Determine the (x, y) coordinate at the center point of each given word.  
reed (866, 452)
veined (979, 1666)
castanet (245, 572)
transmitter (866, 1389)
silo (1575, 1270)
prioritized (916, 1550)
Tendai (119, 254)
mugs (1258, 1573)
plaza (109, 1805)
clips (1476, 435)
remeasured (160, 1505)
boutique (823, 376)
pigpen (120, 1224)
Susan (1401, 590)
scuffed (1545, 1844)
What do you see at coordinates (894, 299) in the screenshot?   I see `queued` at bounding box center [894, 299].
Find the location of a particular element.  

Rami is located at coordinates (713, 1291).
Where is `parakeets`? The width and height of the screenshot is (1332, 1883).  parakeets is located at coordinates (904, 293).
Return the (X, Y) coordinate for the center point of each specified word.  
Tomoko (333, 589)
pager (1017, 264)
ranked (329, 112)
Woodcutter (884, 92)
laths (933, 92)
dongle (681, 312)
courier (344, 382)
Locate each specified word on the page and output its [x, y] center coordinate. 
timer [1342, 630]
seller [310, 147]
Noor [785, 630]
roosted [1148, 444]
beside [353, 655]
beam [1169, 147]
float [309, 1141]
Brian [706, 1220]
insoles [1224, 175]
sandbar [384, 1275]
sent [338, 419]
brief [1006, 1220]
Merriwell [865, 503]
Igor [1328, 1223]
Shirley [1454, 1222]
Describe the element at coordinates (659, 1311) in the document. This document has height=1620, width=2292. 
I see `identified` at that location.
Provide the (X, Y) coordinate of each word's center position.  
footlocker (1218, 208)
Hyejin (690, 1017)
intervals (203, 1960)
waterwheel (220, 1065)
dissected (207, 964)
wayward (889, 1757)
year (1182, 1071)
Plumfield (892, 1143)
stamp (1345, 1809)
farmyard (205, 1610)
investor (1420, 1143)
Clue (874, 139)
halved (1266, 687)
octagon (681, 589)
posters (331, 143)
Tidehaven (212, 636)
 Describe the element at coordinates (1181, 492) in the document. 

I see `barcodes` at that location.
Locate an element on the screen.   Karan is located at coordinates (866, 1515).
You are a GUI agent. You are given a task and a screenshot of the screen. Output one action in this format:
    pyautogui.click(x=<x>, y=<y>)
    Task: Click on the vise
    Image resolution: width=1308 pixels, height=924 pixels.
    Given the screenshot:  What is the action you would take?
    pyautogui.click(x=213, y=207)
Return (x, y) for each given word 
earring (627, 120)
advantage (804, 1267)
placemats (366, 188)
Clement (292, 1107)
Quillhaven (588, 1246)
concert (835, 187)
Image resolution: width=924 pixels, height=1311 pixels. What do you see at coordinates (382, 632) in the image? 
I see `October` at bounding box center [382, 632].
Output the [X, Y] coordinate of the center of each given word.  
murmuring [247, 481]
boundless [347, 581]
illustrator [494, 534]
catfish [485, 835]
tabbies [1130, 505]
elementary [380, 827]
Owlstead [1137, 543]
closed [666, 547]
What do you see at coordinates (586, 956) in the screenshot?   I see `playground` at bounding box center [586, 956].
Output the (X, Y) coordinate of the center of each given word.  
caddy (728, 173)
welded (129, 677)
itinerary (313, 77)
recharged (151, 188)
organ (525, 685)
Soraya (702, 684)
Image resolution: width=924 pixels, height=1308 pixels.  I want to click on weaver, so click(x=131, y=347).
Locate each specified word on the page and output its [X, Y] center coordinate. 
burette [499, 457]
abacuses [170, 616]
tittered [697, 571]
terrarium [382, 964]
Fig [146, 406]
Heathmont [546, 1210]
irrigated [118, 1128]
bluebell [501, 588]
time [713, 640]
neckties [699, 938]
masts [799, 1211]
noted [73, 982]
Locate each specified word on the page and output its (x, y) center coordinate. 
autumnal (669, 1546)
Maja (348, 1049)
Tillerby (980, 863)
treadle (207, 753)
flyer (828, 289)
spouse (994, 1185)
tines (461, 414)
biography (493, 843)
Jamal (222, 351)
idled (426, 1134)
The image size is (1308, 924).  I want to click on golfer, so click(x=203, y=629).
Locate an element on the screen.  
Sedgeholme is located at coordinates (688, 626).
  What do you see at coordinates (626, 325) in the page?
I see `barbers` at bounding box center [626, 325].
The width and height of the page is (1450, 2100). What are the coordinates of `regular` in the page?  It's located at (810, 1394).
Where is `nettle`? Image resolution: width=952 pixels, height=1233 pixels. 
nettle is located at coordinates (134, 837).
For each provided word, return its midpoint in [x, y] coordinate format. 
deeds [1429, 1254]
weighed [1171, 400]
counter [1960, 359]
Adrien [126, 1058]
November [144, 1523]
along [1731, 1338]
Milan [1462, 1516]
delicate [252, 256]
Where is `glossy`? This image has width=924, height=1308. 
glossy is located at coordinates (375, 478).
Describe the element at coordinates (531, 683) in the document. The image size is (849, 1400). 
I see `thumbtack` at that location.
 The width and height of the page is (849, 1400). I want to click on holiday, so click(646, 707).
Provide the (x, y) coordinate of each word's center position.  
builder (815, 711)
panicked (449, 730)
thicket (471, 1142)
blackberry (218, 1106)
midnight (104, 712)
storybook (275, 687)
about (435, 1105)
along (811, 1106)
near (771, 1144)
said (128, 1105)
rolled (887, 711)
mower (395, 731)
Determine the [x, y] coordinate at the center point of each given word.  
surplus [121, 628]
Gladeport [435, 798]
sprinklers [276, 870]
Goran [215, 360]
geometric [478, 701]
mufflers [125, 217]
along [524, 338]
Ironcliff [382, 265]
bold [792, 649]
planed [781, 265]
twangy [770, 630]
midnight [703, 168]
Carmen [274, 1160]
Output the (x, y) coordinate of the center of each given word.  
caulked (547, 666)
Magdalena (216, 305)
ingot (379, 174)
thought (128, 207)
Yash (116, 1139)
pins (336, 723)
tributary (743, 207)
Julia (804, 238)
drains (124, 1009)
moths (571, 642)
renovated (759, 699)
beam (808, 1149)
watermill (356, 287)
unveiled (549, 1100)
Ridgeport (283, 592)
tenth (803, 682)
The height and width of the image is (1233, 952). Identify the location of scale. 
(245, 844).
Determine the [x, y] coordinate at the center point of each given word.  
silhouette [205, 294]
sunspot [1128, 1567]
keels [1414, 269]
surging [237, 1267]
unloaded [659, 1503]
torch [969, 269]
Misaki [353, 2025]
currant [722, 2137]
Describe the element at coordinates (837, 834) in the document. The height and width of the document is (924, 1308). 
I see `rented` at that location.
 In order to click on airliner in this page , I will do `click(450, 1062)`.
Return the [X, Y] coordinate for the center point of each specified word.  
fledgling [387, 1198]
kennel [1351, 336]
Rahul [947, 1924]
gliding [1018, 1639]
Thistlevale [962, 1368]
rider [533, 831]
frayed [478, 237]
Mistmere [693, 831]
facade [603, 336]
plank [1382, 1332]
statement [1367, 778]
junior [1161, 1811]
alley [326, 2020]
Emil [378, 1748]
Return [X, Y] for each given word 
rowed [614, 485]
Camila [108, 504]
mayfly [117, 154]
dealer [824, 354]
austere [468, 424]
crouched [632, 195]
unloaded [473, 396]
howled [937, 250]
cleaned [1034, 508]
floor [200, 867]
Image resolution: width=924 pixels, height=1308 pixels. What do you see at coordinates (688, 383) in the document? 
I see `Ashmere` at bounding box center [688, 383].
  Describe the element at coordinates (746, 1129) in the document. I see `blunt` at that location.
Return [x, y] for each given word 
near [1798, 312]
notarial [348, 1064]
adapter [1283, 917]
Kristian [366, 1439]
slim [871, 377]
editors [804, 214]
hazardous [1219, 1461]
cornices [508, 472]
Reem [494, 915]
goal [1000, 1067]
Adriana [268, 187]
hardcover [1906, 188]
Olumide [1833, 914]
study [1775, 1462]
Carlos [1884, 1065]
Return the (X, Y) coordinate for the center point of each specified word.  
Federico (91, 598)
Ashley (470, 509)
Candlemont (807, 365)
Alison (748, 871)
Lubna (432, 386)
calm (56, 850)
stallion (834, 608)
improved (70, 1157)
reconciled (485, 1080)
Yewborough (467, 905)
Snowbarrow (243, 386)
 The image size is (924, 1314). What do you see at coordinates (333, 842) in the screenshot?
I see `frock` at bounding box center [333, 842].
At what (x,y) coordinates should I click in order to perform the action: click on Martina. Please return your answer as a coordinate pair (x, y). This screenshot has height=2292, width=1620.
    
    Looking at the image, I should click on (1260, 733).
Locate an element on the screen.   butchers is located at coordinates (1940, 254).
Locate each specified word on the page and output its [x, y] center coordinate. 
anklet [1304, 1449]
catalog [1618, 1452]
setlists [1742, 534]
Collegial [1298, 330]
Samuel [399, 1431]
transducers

▶ [TO BE DONE] Rewrite the stretch of entries from the line that contains "Thistlevale [962, 1368]" through the line that contains "study [1775, 1462]", replacing "austere" with "stern" and leaving everything else unchanged. Give only those lines.

▶ [ANSWER BELOW]
Thistlevale [962, 1368]
rider [533, 831]
frayed [478, 237]
Mistmere [693, 831]
facade [603, 336]
plank [1382, 1332]
statement [1367, 778]
junior [1161, 1811]
alley [326, 2020]
Emil [378, 1748]
Return [X, Y] for each given word 
rowed [614, 485]
Camila [108, 504]
mayfly [117, 154]
dealer [824, 354]
stern [468, 424]
crouched [632, 195]
unloaded [473, 396]
howled [937, 250]
cleaned [1034, 508]
floor [200, 867]
Image resolution: width=924 pixels, height=1308 pixels. What do you see at coordinates (688, 383) in the document? 
I see `Ashmere` at bounding box center [688, 383].
  Describe the element at coordinates (746, 1129) in the document. I see `blunt` at that location.
Return [x, y] for each given word 
near [1798, 312]
notarial [348, 1064]
adapter [1283, 917]
Kristian [366, 1439]
slim [871, 377]
editors [804, 214]
hazardous [1219, 1461]
cornices [508, 472]
Reem [494, 915]
goal [1000, 1067]
Adriana [268, 187]
hardcover [1906, 188]
Olumide [1833, 914]
study [1775, 1462]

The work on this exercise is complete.